Scene difference descriptions –
——————————

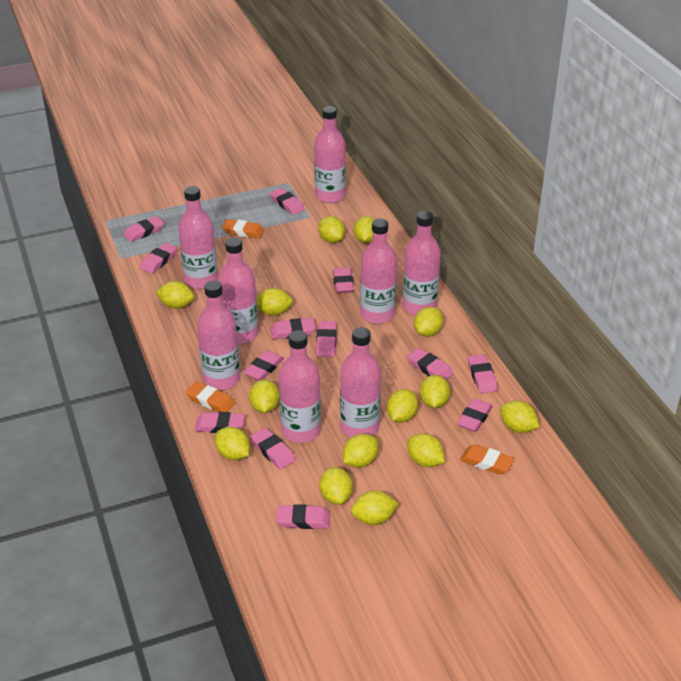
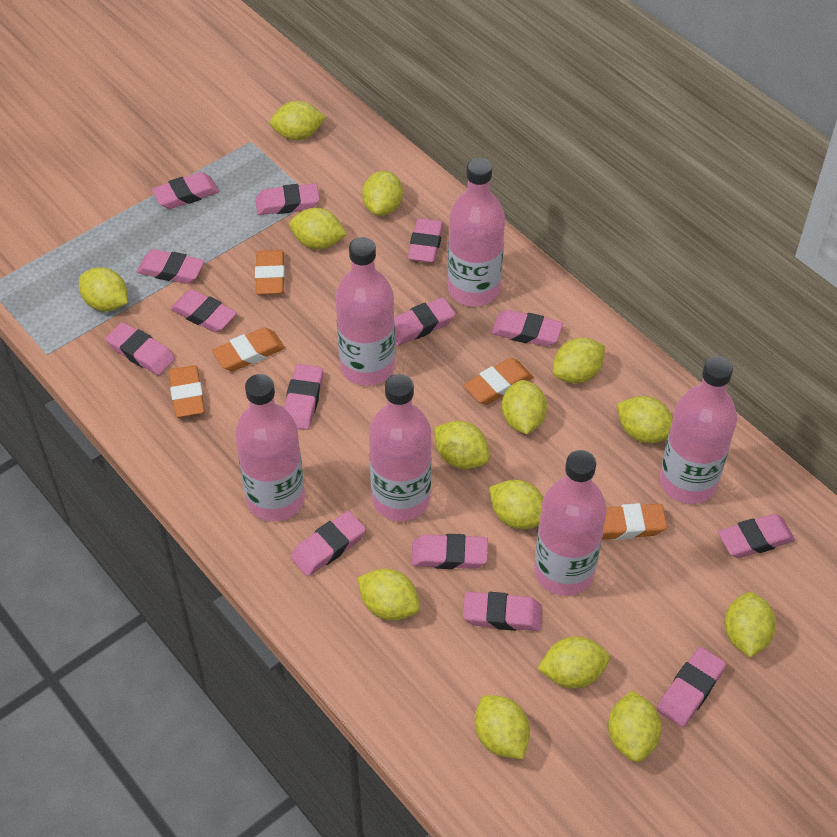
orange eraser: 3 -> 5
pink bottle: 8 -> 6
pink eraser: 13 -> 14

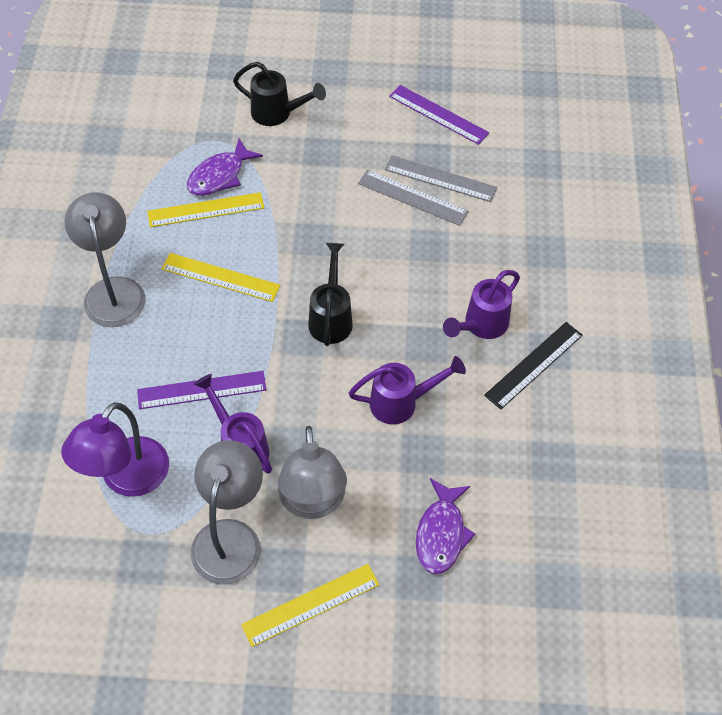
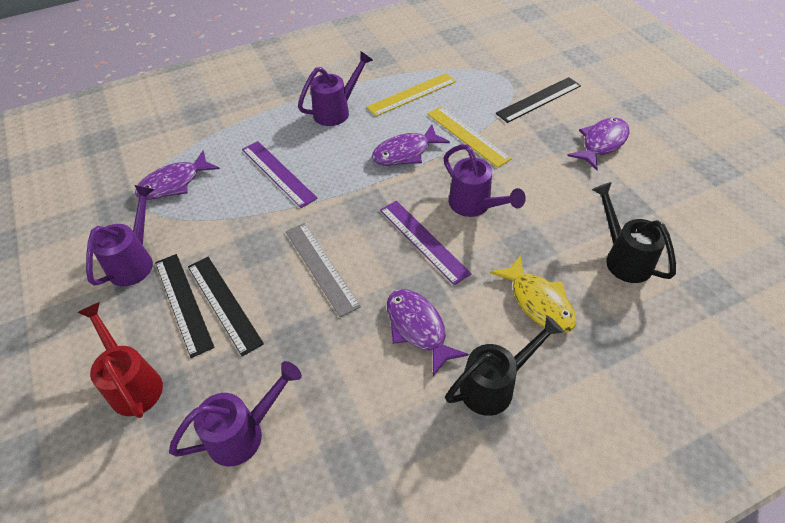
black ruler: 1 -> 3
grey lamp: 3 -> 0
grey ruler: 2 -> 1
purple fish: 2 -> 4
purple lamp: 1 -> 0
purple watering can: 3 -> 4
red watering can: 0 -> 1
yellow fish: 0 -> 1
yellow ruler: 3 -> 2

——————————

Problem to solve – Write out the lines from the line with "pink eraser: 13 -> 14" through the end of the records exactly; do not include pictures or any other lines.

Solution –
pink eraser: 13 -> 14

black ruler: 1 -> 3
grey lamp: 3 -> 0
grey ruler: 2 -> 1
purple fish: 2 -> 4
purple lamp: 1 -> 0
purple watering can: 3 -> 4
red watering can: 0 -> 1
yellow fish: 0 -> 1
yellow ruler: 3 -> 2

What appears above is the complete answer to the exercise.